== Work order ==
Using the records below, give again exactly the lines from the line that contains "D3: diode (A DGND, K SPK) -> none" through the line that contains "U1 pin in-: VN -> VX", both ends included, and only those.

== Raw data ==
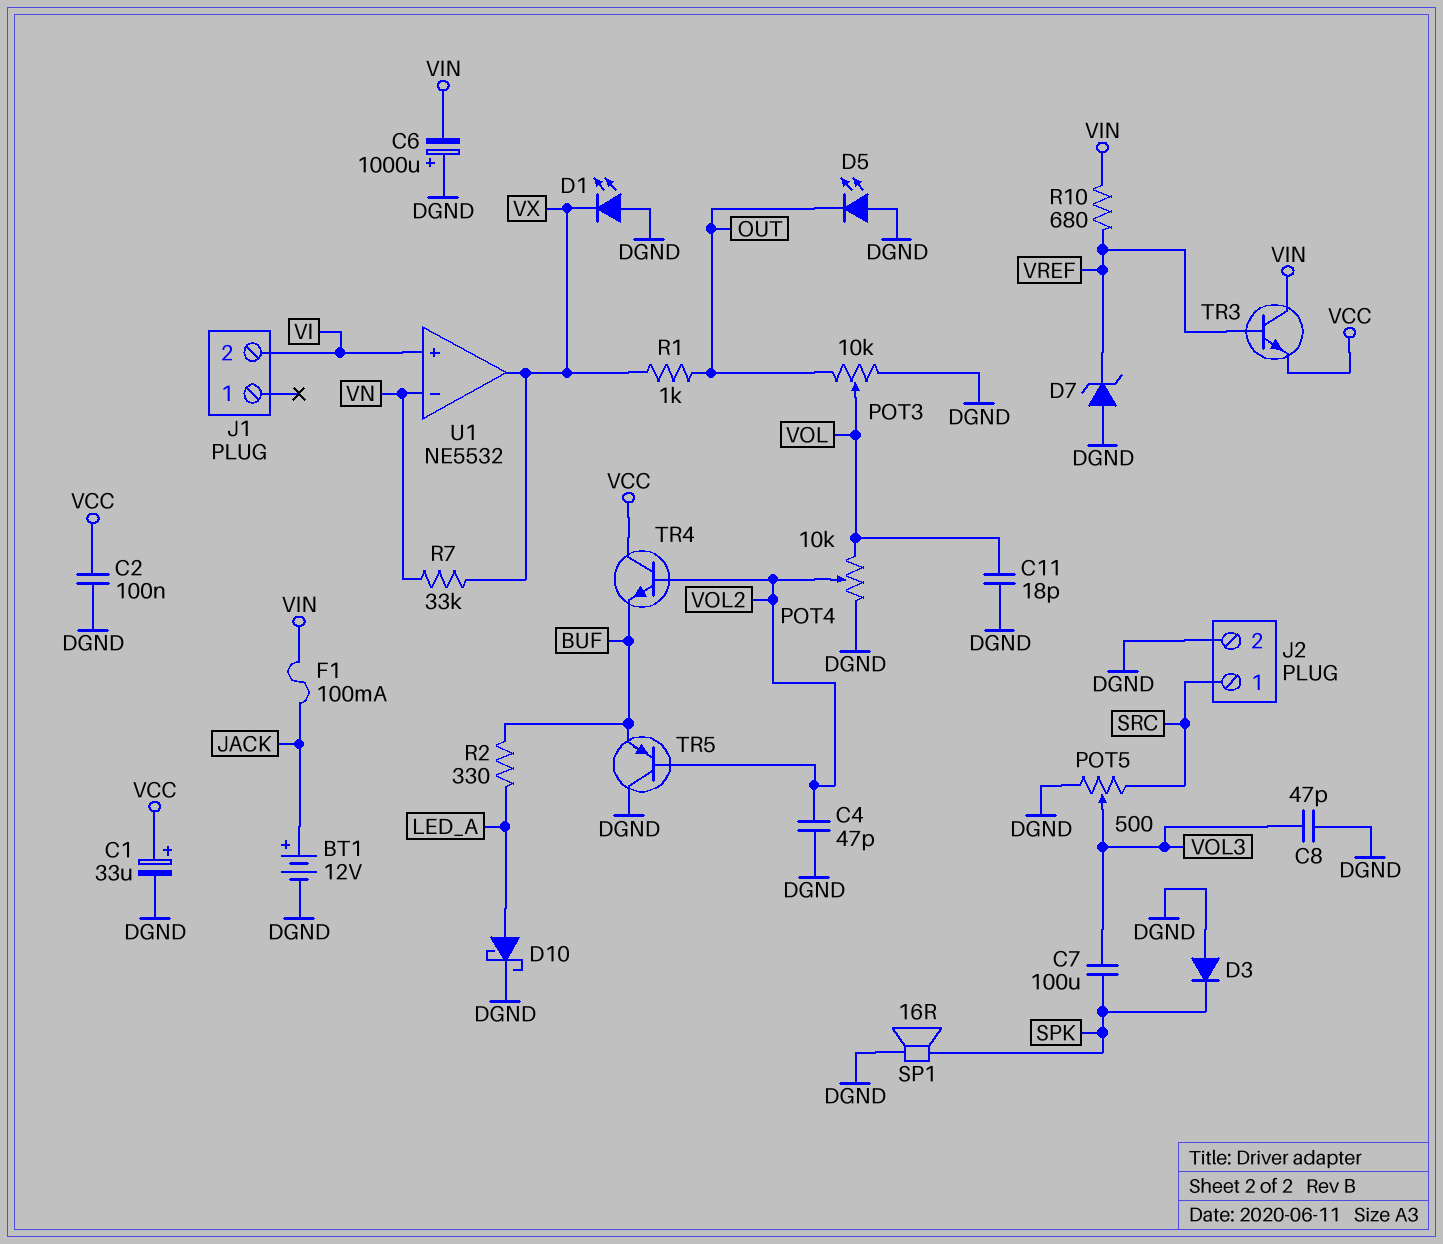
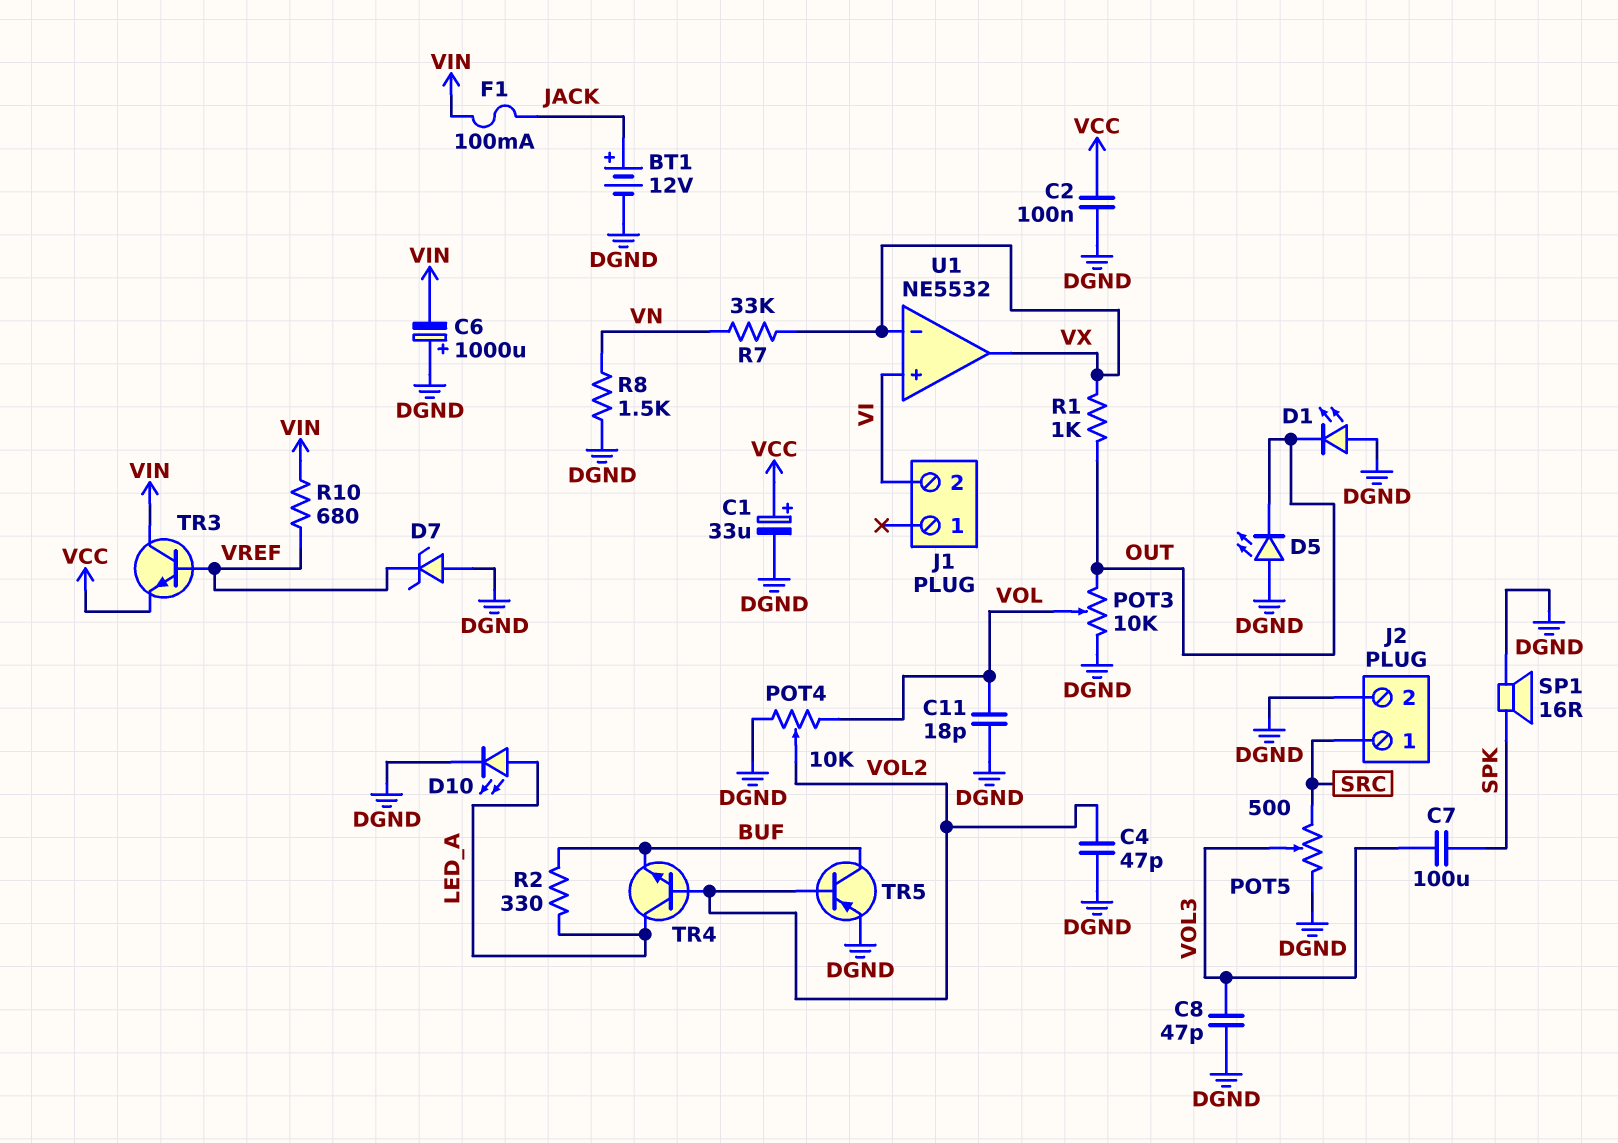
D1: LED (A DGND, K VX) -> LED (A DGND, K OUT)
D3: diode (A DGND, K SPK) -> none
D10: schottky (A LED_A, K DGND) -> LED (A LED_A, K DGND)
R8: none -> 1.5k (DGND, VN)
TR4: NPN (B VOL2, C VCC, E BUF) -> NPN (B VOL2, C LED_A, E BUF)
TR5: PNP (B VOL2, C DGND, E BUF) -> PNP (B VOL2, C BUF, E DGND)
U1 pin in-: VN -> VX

==

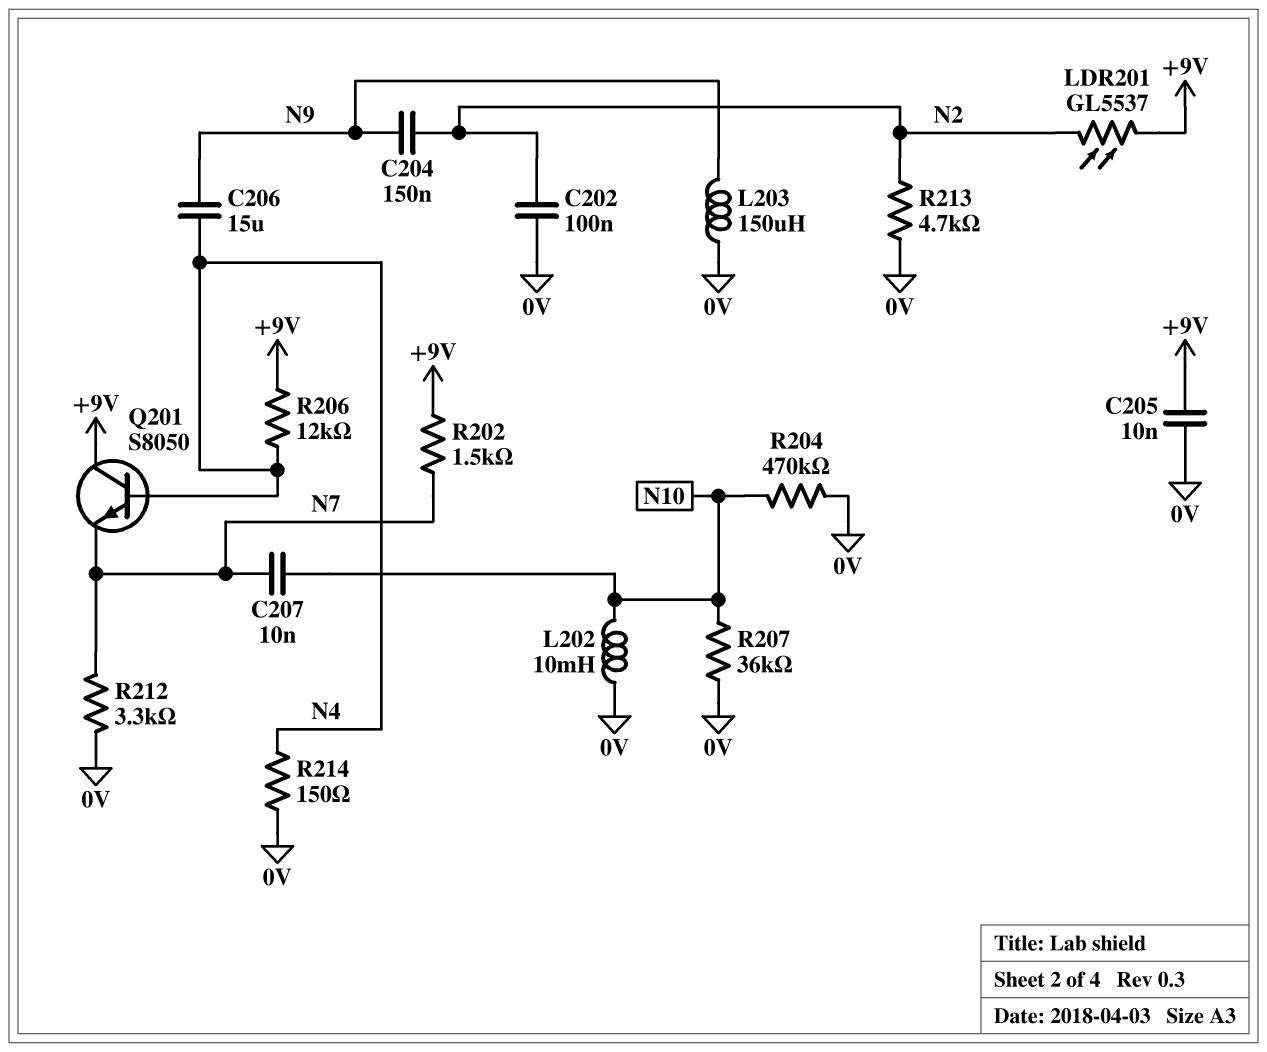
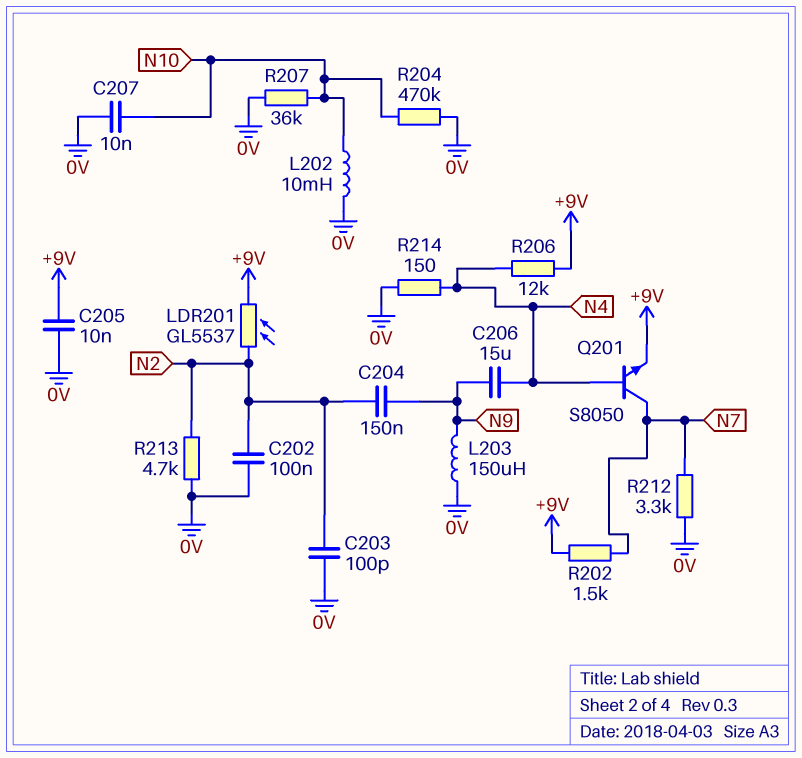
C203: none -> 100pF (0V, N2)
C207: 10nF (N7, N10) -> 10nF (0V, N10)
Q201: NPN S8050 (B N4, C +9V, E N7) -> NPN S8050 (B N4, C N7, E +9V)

== Exercise answer ==
D3: diode (A DGND, K SPK) -> none
D10: schottky (A LED_A, K DGND) -> LED (A LED_A, K DGND)
R8: none -> 1.5k (DGND, VN)
TR4: NPN (B VOL2, C VCC, E BUF) -> NPN (B VOL2, C LED_A, E BUF)
TR5: PNP (B VOL2, C DGND, E BUF) -> PNP (B VOL2, C BUF, E DGND)
U1 pin in-: VN -> VX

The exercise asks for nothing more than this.